_Problem to solve_
Your task is to copy every line of the records below that contains "left".

_Materials provided_
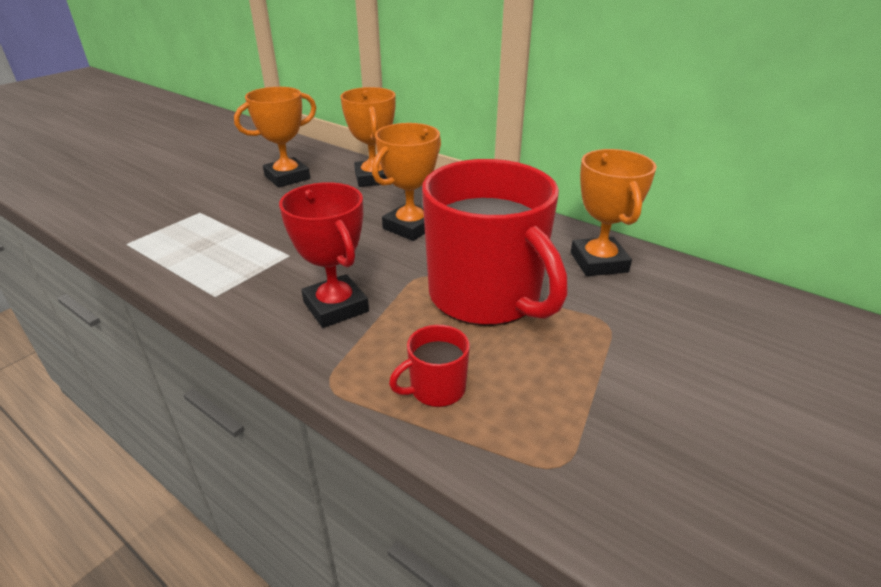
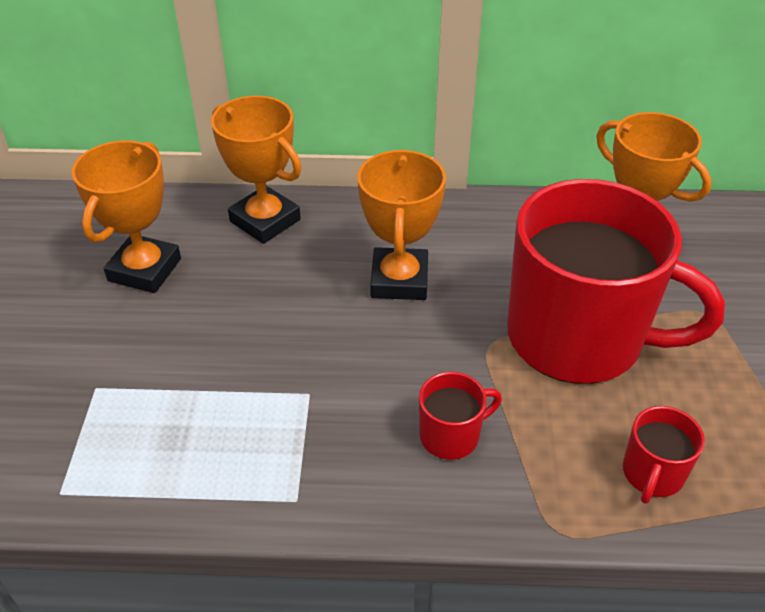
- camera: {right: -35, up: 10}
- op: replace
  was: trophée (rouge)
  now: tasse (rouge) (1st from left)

---

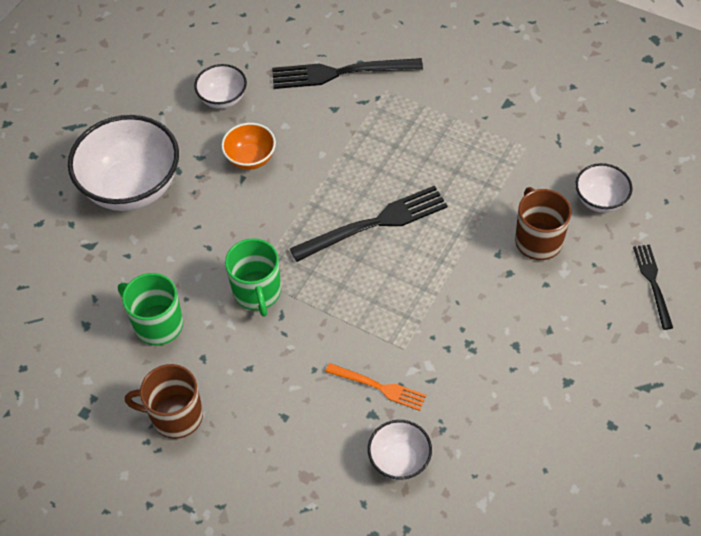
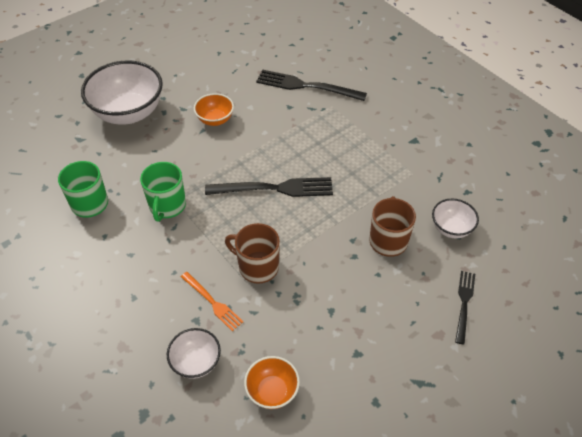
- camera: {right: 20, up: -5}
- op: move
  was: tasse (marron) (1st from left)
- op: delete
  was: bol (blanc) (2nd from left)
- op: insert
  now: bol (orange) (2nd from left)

_Result below_
  now: tasse (rouge) (1st from left)
  was: tasse (marron) (1st from left)
  was: bol (blanc) (2nd from left)
  now: bol (orange) (2nd from left)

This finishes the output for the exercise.